*Directions for this task*:
From the line with "D2: diode (A" to the last line of the material, both inclusive, transcribe every line exactly and nothing else.
BEGIN Raw data
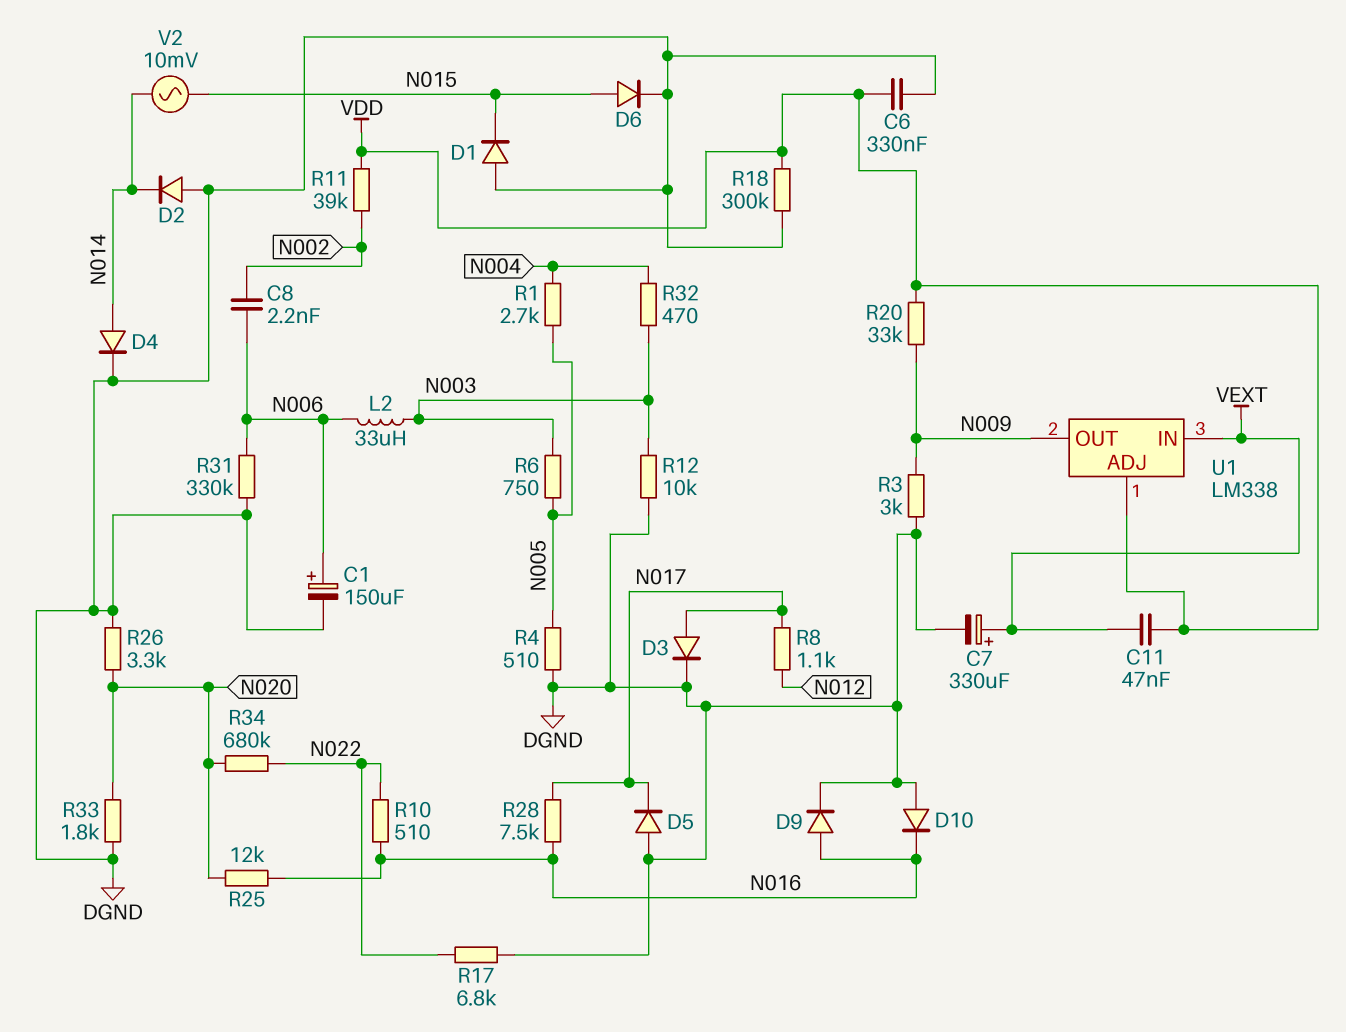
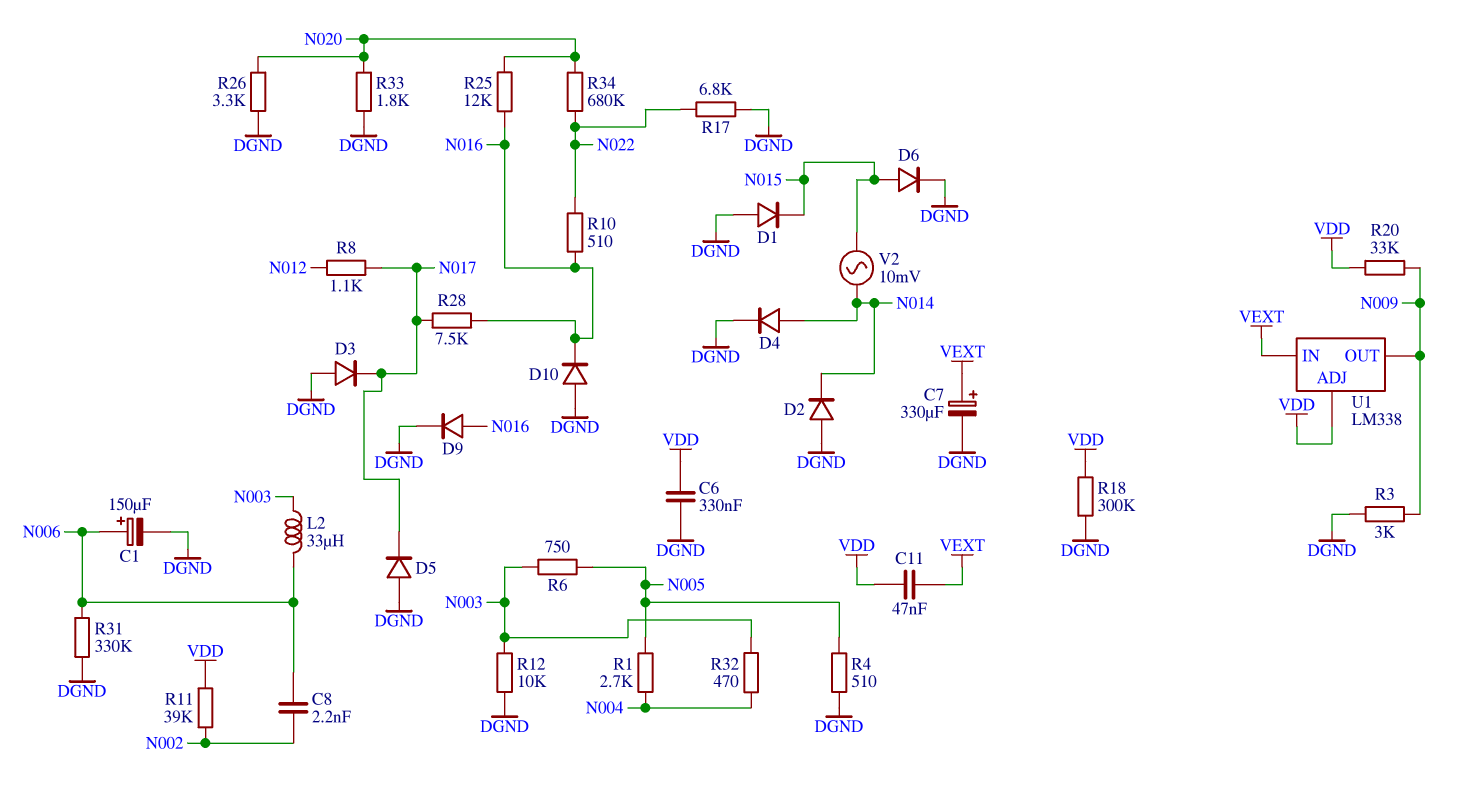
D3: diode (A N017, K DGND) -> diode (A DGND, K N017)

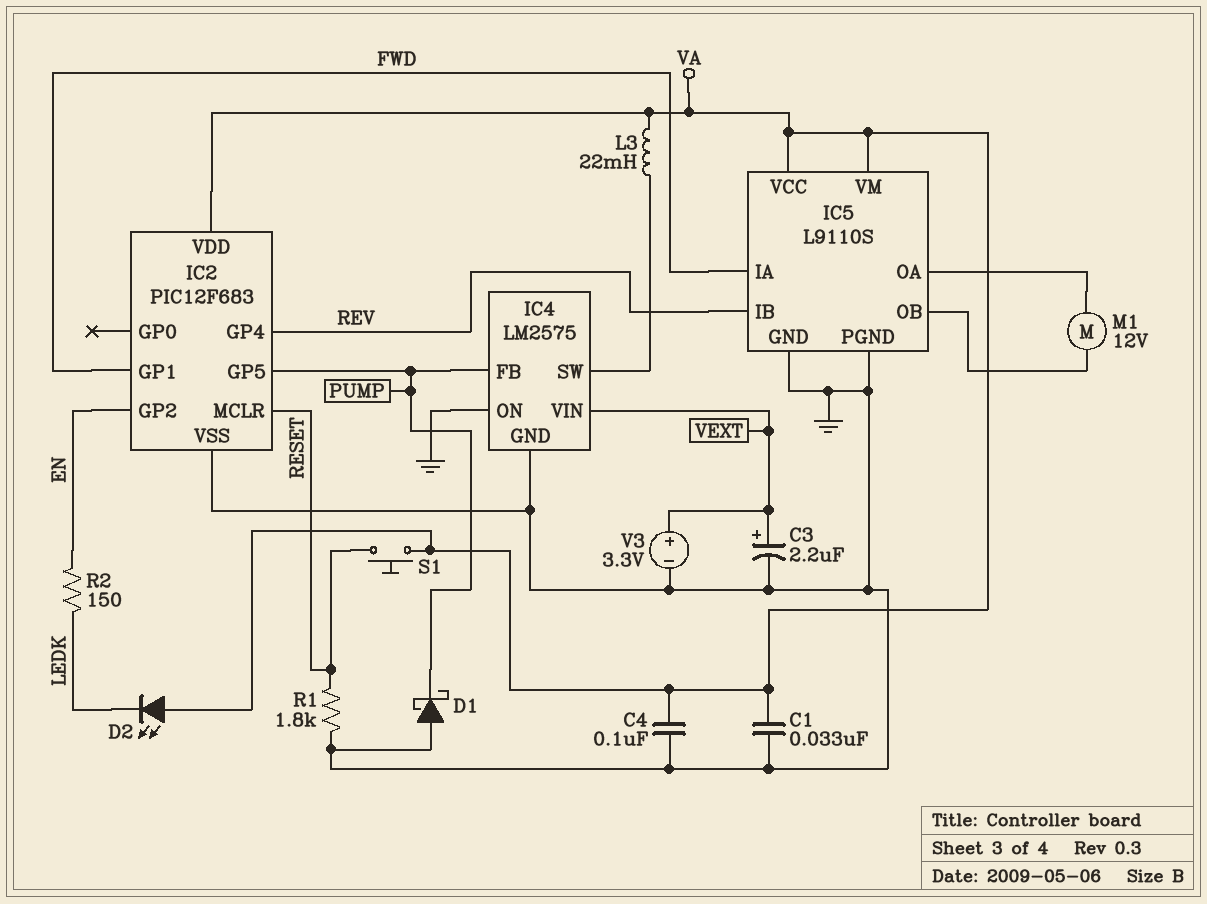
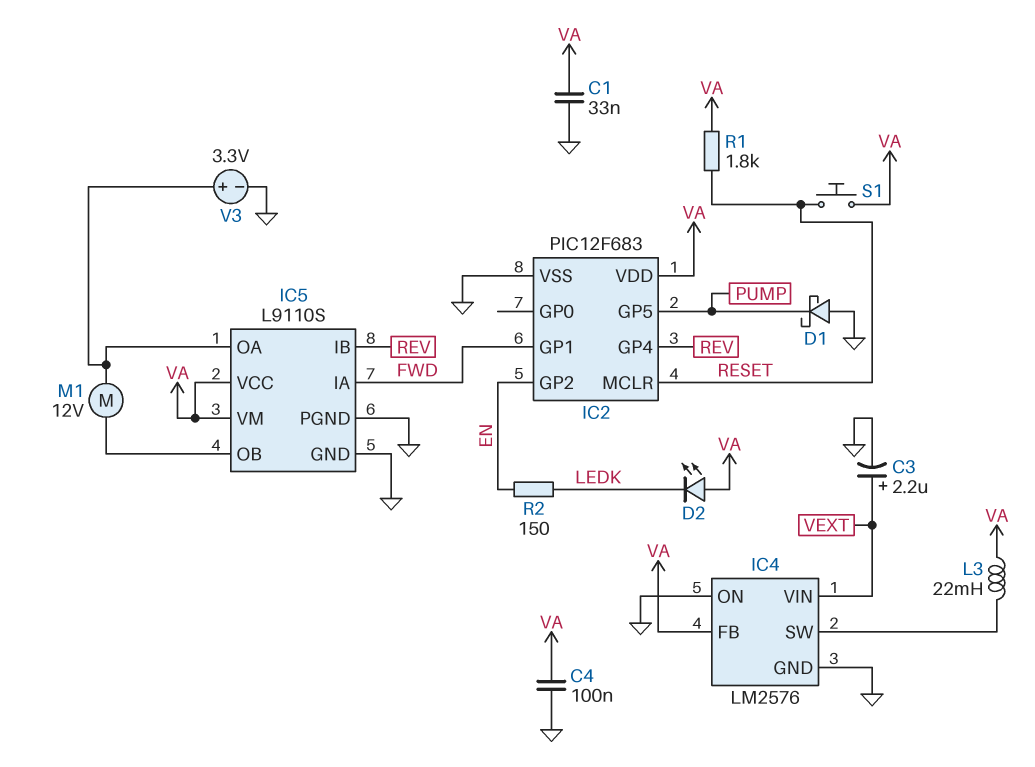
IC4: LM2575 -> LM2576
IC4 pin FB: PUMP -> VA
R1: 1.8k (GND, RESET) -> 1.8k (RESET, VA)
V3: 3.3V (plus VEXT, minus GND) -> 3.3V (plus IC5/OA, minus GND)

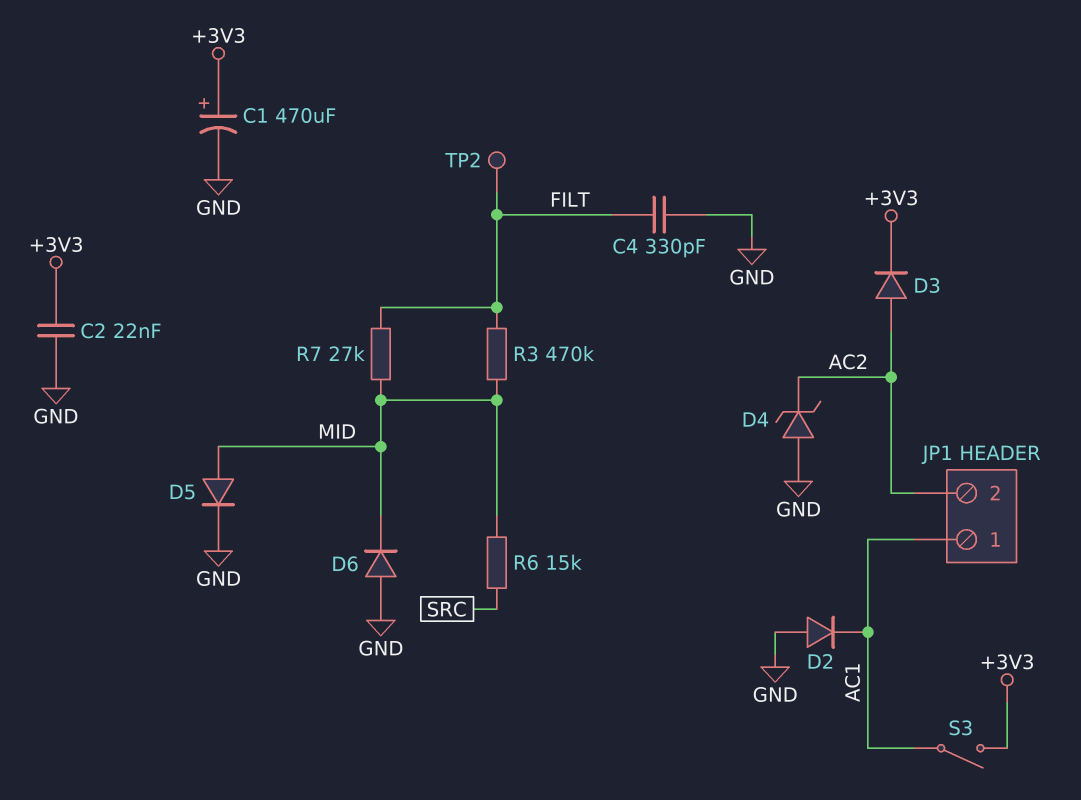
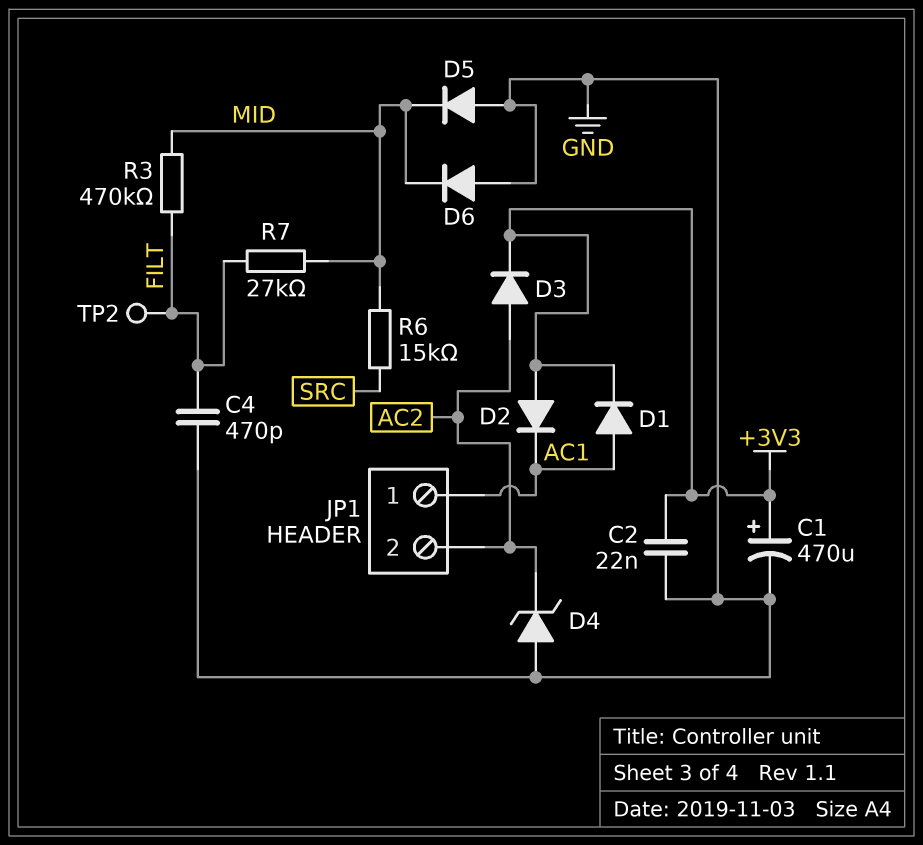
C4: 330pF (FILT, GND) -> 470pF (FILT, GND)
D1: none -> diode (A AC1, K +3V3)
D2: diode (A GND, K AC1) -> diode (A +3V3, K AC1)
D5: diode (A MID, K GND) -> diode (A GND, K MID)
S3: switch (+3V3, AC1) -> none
END Raw data
*The completed task*:
D2: diode (A GND, K AC1) -> diode (A +3V3, K AC1)
D5: diode (A MID, K GND) -> diode (A GND, K MID)
S3: switch (+3V3, AC1) -> none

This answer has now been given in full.